---------- Supplied data ----------

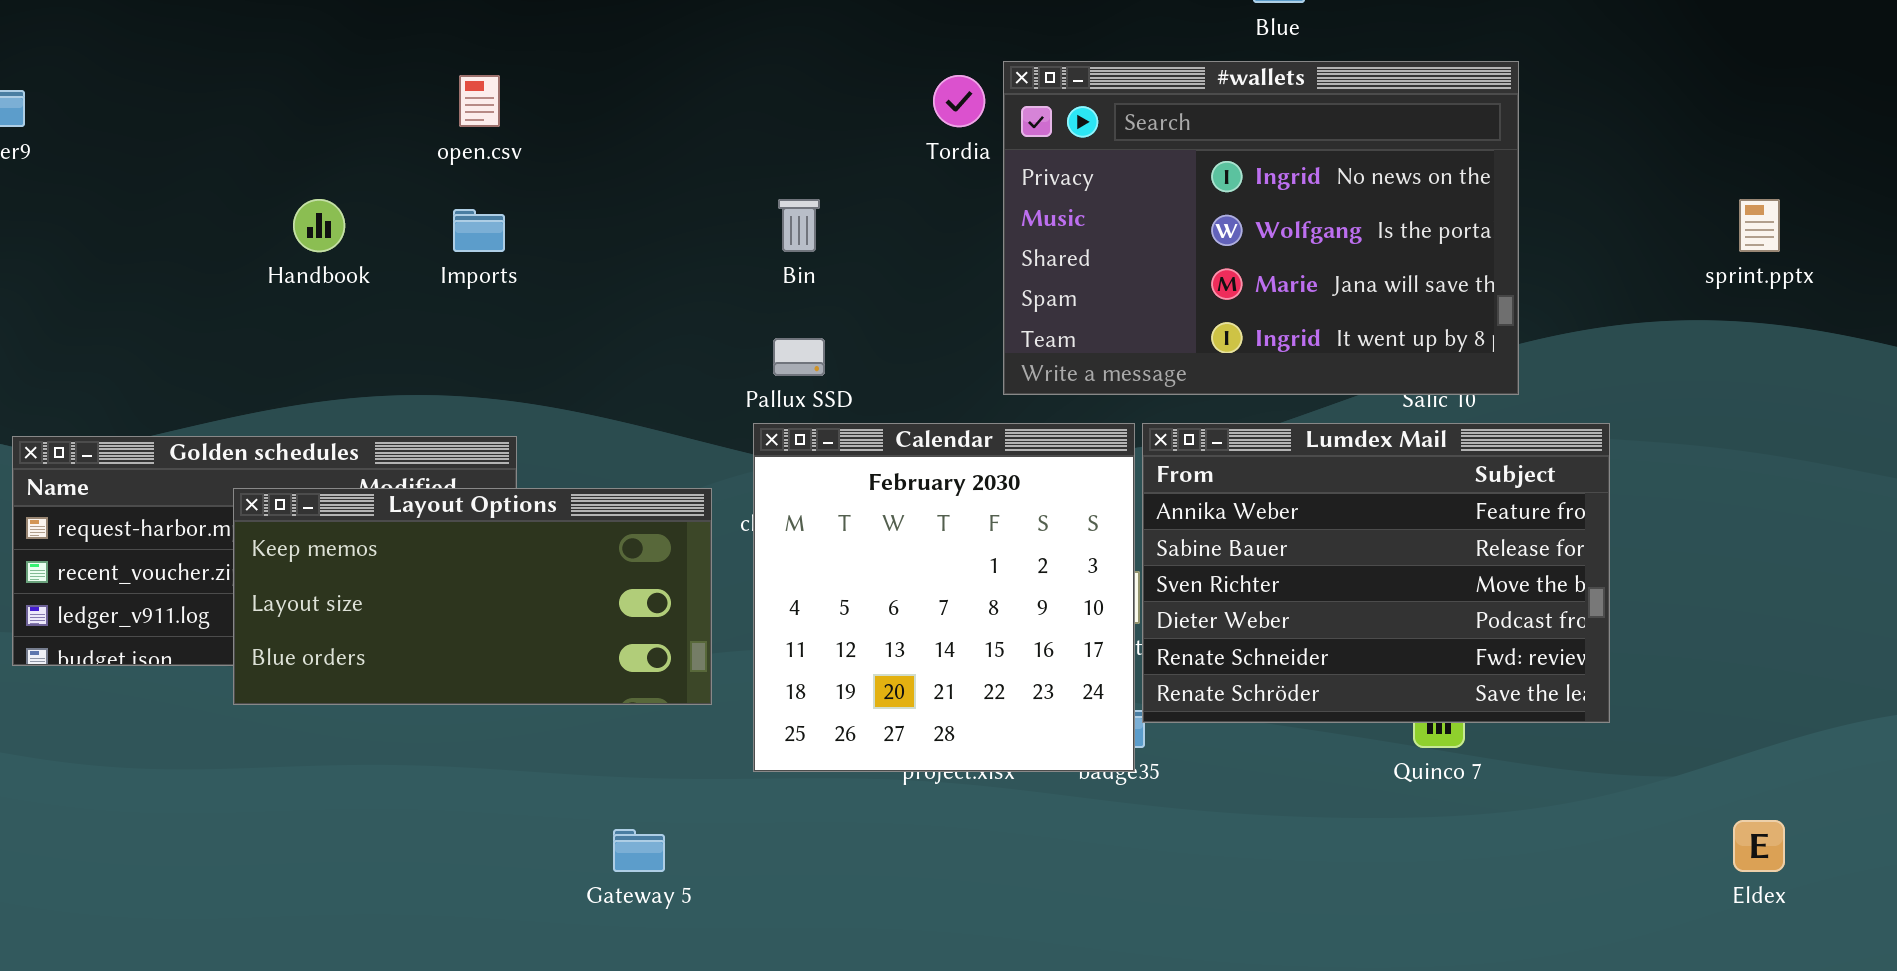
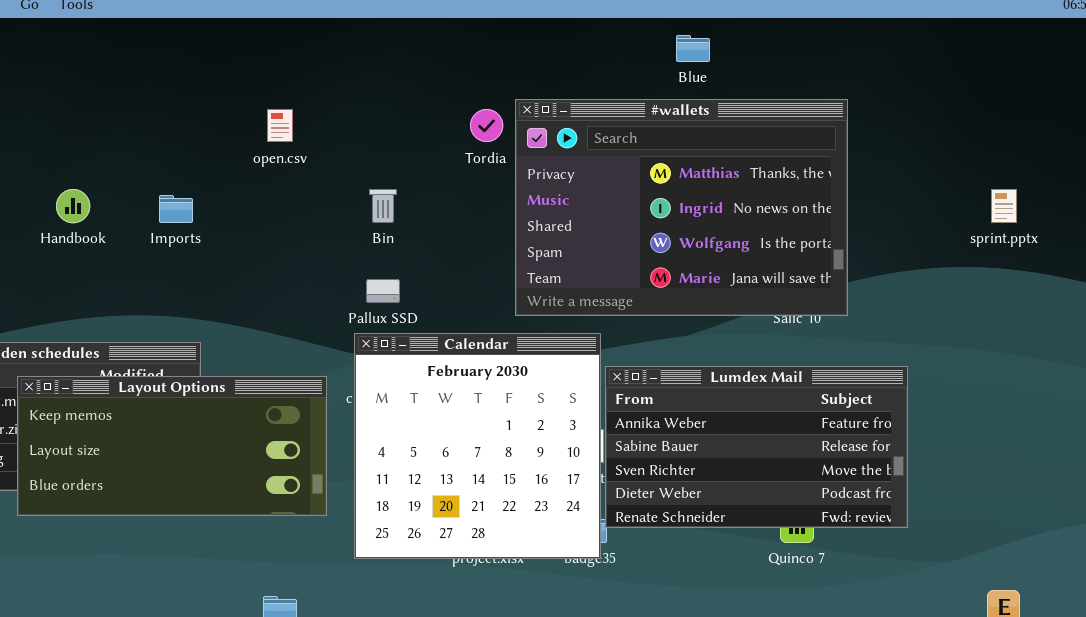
#wallets: [1003,61,1519,395] -> [515,99,848,316], scrolled up 1 row
open.csv: [459,75,500,127] -> [267,109,293,142], moved
Lumdex Mail: [1142,423,1610,723] -> [605,366,908,528], resized

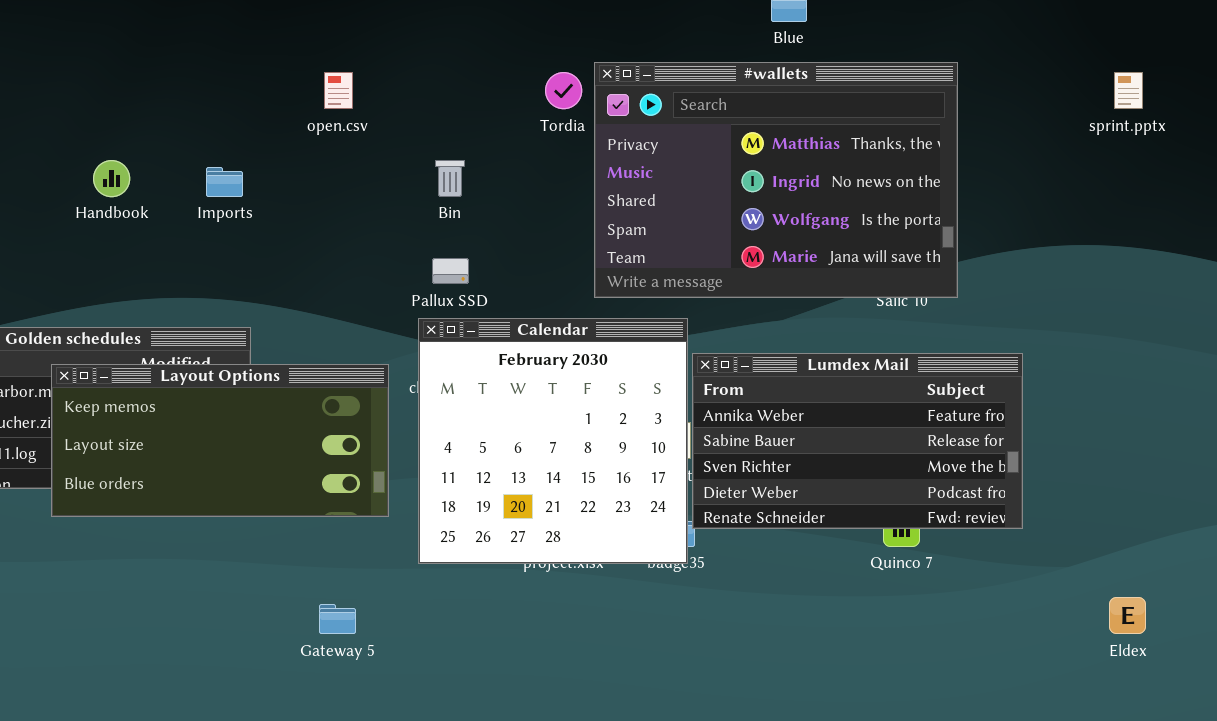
sprint.pptx: [991,189,1017,223] -> [1114,72,1143,109], moved

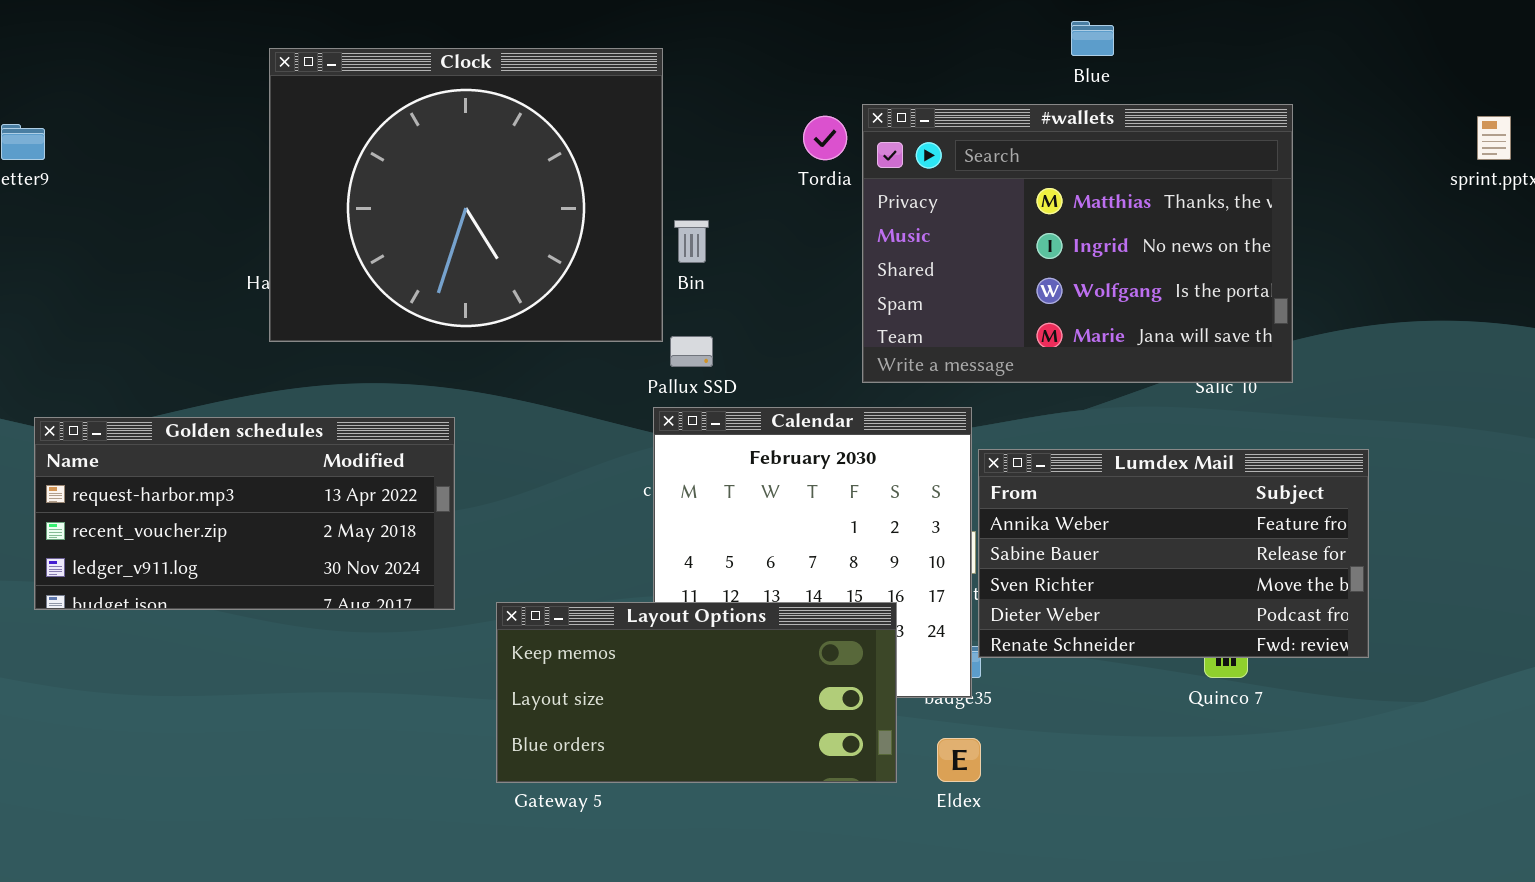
Clock: none -> [269,48,663,342], opened
Layout Options: [51,364,389,517] -> [496,602,897,783], moved
Eldex: [1109,597,1146,634] -> [937,738,981,782], moved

----------

Give the entries again without a single change, but with no pictures.

#wallets: [1003,61,1519,395] -> [515,99,848,316], scrolled up 1 row
open.csv: [459,75,500,127] -> [267,109,293,142], moved
Lumdex Mail: [1142,423,1610,723] -> [605,366,908,528], resized

sprint.pptx: [991,189,1017,223] -> [1114,72,1143,109], moved

Clock: none -> [269,48,663,342], opened
Layout Options: [51,364,389,517] -> [496,602,897,783], moved
Eldex: [1109,597,1146,634] -> [937,738,981,782], moved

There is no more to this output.